*Exercise description*
Copy out the stretch of the listing from its first line through the line containing "Task: Click on the free". Keep every line the same.

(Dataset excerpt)
-- start --

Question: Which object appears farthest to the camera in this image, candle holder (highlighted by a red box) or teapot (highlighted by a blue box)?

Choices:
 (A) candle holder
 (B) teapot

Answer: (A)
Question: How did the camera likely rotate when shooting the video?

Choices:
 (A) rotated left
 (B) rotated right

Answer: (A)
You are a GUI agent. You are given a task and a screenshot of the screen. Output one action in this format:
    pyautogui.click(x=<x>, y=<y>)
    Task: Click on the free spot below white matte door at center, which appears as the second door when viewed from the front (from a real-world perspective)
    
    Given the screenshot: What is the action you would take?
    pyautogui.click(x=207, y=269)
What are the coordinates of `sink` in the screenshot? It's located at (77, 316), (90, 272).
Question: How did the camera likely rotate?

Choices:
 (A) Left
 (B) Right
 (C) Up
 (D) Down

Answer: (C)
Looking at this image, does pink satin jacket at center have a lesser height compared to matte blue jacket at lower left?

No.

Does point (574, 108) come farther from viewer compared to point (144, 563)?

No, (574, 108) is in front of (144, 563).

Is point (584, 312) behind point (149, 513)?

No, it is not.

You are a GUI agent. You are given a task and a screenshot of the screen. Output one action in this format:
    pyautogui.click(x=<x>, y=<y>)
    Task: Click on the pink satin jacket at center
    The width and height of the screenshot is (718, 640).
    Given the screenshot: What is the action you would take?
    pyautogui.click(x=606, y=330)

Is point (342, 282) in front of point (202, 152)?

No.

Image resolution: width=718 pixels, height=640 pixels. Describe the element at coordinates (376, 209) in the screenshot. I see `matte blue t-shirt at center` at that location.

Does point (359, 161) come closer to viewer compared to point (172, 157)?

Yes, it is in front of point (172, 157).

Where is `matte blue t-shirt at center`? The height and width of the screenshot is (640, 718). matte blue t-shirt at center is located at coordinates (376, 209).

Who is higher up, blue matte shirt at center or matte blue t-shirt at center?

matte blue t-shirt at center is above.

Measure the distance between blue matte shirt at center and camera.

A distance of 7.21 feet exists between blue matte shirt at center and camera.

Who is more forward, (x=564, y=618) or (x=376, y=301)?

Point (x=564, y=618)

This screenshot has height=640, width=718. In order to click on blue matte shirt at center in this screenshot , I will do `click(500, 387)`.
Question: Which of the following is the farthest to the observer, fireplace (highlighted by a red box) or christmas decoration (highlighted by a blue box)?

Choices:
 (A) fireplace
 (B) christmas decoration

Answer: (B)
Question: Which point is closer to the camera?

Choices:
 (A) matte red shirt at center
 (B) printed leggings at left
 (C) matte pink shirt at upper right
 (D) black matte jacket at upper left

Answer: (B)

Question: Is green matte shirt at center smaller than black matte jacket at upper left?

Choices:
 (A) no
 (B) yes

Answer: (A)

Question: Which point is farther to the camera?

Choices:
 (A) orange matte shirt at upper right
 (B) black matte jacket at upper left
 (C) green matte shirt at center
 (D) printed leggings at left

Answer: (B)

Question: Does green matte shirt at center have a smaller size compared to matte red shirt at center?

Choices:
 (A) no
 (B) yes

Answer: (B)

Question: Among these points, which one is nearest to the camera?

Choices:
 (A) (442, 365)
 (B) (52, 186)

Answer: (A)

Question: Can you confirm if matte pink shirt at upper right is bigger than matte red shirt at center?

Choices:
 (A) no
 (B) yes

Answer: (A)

-- end --

*Solved exercise*
Question: Which object appears farthest to the camera in this image, candle holder (highlighted by a red box) or teapot (highlighted by a blue box)?

Choices:
 (A) candle holder
 (B) teapot

Answer: (A)
Question: How did the camera likely rotate when shooting the video?

Choices:
 (A) rotated left
 (B) rotated right

Answer: (A)
You are a GUI agent. You are given a task and a screenshot of the screen. Output one action in this format:
    pyautogui.click(x=<x>, y=<y>)
    Task: Click on the free spot below white matte door at center, which appears as the second door when viewed from the front (from a real-world perspective)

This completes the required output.